Task goal: Lines with the string "diode" must each be copied from the listing.

Data:
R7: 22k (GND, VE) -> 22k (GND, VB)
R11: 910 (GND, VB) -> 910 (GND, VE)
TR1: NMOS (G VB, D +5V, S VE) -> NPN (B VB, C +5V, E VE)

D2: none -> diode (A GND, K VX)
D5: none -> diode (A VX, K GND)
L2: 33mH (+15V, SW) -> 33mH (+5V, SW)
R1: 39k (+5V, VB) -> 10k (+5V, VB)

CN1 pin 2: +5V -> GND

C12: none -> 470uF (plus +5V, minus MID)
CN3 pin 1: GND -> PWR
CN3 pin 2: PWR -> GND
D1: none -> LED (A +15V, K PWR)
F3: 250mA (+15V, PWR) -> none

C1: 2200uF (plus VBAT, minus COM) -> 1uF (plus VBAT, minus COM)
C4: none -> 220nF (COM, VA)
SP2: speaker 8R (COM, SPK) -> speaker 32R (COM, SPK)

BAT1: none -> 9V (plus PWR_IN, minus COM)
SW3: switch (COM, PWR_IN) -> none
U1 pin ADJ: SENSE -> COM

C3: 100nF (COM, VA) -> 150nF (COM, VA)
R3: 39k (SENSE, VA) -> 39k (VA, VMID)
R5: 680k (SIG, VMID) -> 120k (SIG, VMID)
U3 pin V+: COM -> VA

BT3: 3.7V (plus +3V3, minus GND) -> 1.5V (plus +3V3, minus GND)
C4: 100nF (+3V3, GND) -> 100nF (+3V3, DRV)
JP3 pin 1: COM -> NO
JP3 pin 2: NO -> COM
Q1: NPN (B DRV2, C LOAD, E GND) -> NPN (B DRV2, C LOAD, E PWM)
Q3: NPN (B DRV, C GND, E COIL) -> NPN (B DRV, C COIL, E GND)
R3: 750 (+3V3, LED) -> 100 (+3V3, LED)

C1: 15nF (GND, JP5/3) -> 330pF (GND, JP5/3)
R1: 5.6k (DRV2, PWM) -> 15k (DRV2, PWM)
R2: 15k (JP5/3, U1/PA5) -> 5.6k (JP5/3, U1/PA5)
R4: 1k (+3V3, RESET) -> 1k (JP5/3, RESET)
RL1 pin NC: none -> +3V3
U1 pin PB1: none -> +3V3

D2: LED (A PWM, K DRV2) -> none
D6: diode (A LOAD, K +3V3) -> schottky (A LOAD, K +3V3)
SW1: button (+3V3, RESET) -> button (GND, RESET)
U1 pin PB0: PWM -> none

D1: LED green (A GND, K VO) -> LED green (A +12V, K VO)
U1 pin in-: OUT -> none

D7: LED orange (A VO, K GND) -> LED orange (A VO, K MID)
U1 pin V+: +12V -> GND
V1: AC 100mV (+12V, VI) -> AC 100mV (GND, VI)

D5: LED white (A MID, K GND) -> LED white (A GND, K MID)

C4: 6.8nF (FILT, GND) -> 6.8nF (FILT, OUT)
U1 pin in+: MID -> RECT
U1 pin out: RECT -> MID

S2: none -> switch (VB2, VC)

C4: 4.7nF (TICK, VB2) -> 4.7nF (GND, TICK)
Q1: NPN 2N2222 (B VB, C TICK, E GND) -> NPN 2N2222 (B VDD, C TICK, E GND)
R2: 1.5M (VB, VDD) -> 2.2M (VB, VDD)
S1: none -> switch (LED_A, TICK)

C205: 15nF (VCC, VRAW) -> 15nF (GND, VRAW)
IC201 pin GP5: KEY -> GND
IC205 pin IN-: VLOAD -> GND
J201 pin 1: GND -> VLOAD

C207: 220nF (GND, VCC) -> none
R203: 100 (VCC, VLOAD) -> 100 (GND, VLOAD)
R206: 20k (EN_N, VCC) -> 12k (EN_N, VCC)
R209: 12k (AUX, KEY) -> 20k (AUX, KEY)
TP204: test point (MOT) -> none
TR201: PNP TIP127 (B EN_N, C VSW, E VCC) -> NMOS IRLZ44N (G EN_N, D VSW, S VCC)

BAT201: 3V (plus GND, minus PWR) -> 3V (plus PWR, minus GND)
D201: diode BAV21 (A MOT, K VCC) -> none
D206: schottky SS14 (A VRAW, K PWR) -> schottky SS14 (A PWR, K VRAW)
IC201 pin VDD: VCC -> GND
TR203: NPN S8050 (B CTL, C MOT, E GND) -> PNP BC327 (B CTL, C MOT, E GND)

Solution to this task:
D2: none -> diode (A GND, K VX)
D5: none -> diode (A VX, K GND)
D6: diode (A LOAD, K +3V3) -> schottky (A LOAD, K +3V3)
D201: diode BAV21 (A MOT, K VCC) -> none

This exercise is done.